*What to work on*
From the line with "(705, 313) = (529, 428): orange" through the line with "(525, 233) = (698, 119): yellow", inclusive, return each line of the data below exactly and leave the rest out.

##### Listed records

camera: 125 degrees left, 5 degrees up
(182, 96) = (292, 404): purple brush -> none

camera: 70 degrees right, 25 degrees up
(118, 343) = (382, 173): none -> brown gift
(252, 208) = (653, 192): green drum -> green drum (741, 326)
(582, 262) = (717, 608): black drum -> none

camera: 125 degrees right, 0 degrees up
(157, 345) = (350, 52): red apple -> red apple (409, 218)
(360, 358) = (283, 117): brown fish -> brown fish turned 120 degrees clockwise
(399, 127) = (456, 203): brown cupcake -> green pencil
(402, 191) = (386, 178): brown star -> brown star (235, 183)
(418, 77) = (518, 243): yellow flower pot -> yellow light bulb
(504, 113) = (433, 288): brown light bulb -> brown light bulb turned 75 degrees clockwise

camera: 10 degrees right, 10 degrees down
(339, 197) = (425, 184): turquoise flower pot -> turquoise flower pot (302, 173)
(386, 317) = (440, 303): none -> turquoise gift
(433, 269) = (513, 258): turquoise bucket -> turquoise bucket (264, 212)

##########
##### Listed records

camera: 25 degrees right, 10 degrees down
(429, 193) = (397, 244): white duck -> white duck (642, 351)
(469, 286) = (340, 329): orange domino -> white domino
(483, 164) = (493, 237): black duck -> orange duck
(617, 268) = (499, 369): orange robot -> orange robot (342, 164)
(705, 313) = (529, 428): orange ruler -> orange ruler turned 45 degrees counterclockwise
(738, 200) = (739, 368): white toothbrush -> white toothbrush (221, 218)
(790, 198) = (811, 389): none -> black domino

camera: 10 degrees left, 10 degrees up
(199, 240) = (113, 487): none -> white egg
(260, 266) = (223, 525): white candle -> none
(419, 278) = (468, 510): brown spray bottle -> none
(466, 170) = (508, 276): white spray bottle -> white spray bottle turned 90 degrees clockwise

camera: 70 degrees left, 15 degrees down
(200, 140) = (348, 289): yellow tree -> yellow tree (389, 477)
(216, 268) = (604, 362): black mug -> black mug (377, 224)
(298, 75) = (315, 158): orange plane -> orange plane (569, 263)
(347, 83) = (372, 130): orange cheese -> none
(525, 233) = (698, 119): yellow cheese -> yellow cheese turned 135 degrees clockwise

##########

*Result below*
(705, 313) = (529, 428): orange ruler -> orange ruler turned 45 degrees counterclockwise
(738, 200) = (739, 368): white toothbrush -> white toothbrush (221, 218)
(790, 198) = (811, 389): none -> black domino

camera: 10 degrees left, 10 degrees up
(199, 240) = (113, 487): none -> white egg
(260, 266) = (223, 525): white candle -> none
(419, 278) = (468, 510): brown spray bottle -> none
(466, 170) = (508, 276): white spray bottle -> white spray bottle turned 90 degrees clockwise

camera: 70 degrees left, 15 degrees down
(200, 140) = (348, 289): yellow tree -> yellow tree (389, 477)
(216, 268) = (604, 362): black mug -> black mug (377, 224)
(298, 75) = (315, 158): orange plane -> orange plane (569, 263)
(347, 83) = (372, 130): orange cheese -> none
(525, 233) = (698, 119): yellow cheese -> yellow cheese turned 135 degrees clockwise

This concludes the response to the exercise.